** Data **
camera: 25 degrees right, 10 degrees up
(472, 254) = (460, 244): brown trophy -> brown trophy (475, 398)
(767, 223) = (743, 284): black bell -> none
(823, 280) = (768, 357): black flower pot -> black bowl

** Problem **
The listing above is to be reproduced without a single change.

** Output for this task **
camera: 25 degrees right, 10 degrees up
(472, 254) = (460, 244): brown trophy -> brown trophy (475, 398)
(767, 223) = (743, 284): black bell -> none
(823, 280) = (768, 357): black flower pot -> black bowl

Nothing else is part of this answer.